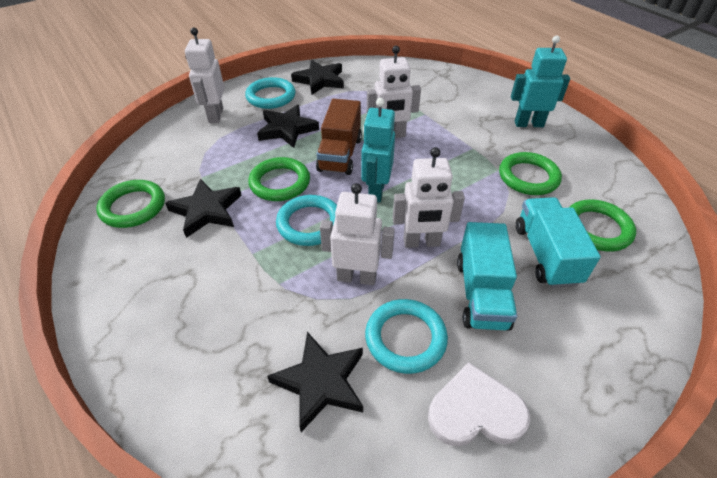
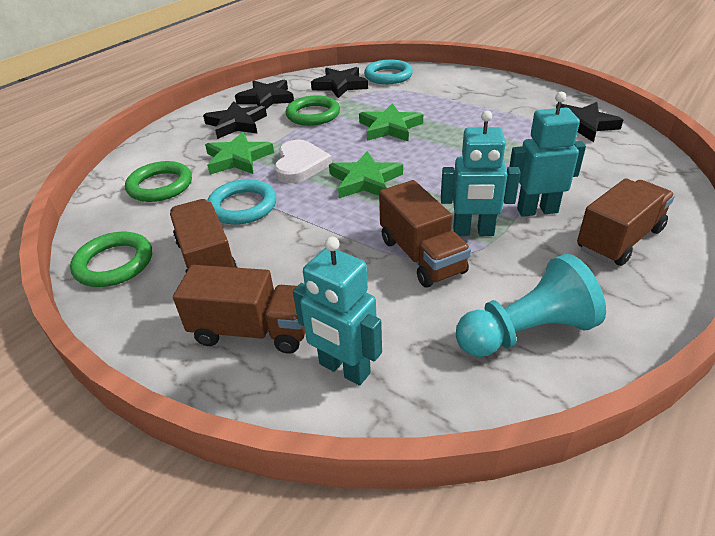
brown truck: 1 -> 4
green ring: 4 -> 3
green star: 0 -> 3
turquoise pawn: 0 -> 1
turquoise ring: 3 -> 2
turquoise robot: 2 -> 3
turquoise truck: 2 -> 0
white robot: 4 -> 0

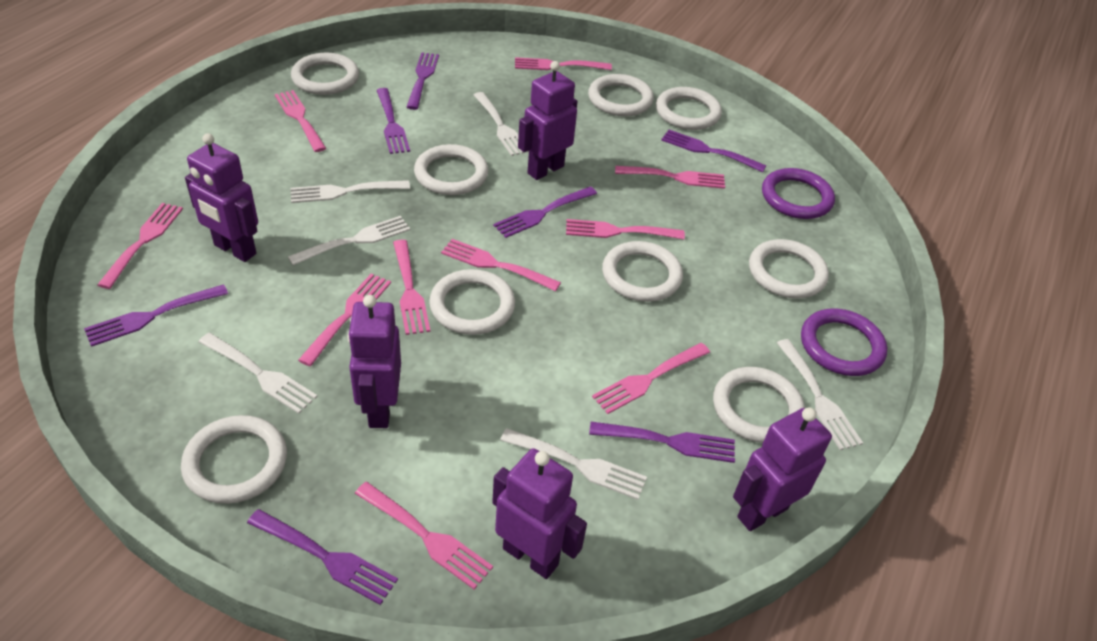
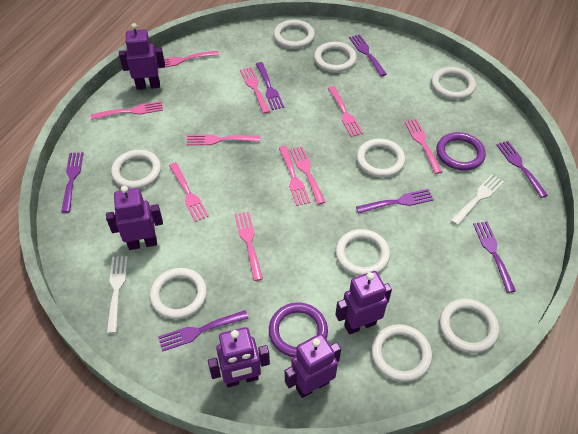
white fork: 6 -> 2

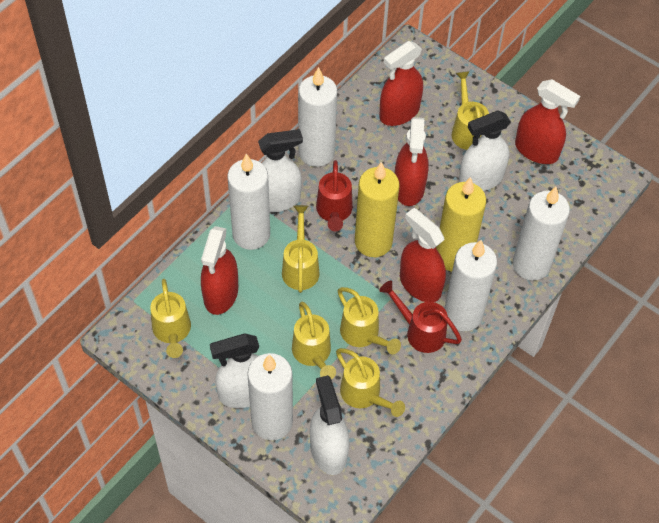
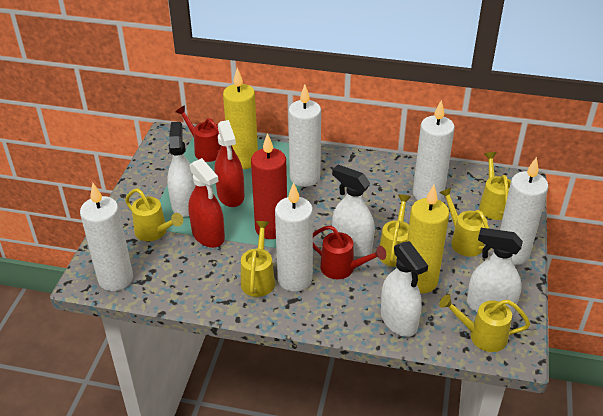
red candle: 0 -> 1
red spray bottle: 5 -> 2

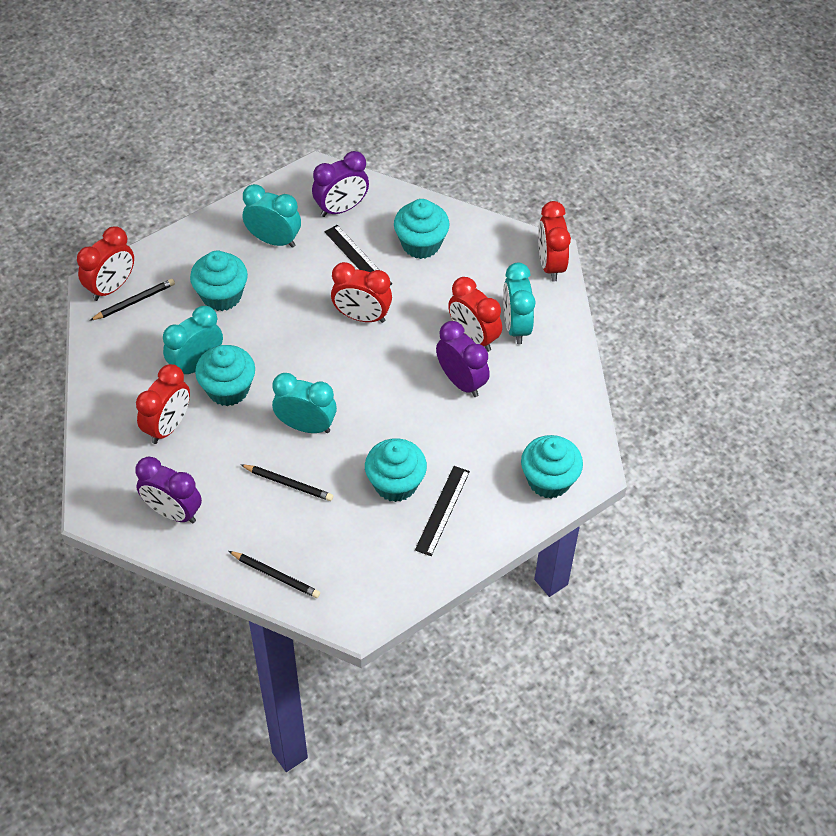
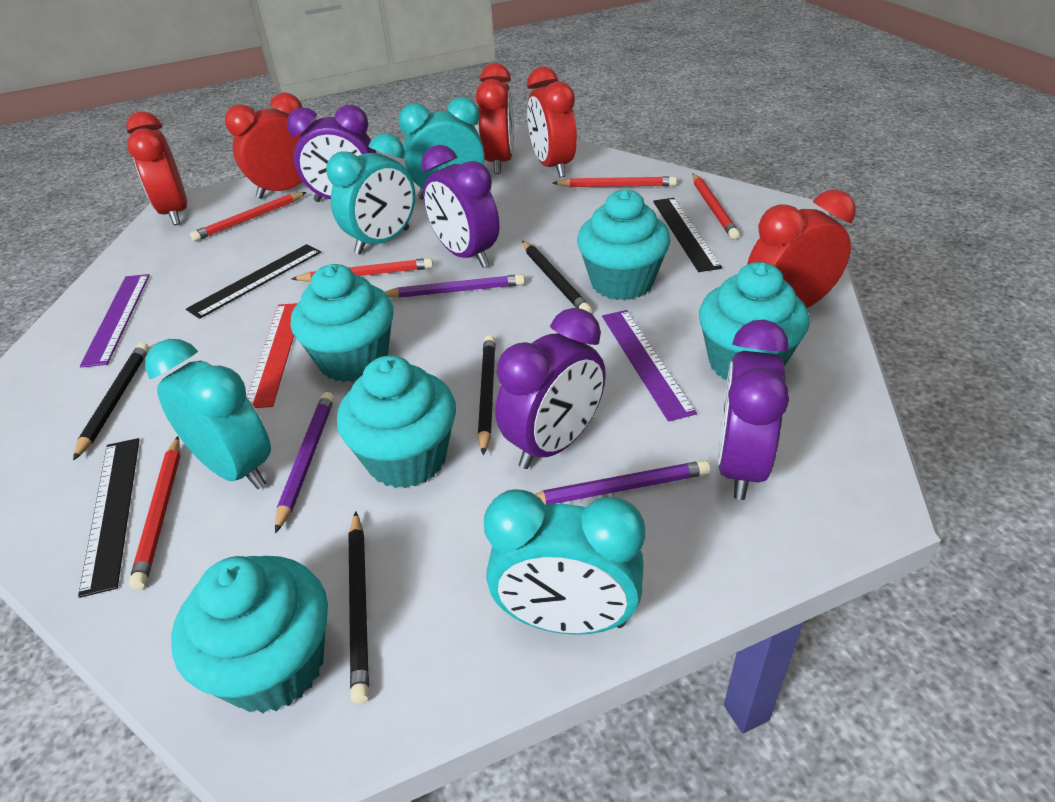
black pencil: 3 -> 4
black ruler: 2 -> 3
purple clock: 3 -> 4
purple pencil: 0 -> 3
purple ruler: 0 -> 2
red pencil: 0 -> 5
red ruler: 0 -> 1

────────────────

Task details: Your reply should hold only the lines running from the one with "white robot: 4 -> 0" to the end of the data above, set down exactly, pictures omitted.

Solution to this problem:
white robot: 4 -> 0

white fork: 6 -> 2

red candle: 0 -> 1
red spray bottle: 5 -> 2

black pencil: 3 -> 4
black ruler: 2 -> 3
purple clock: 3 -> 4
purple pencil: 0 -> 3
purple ruler: 0 -> 2
red pencil: 0 -> 5
red ruler: 0 -> 1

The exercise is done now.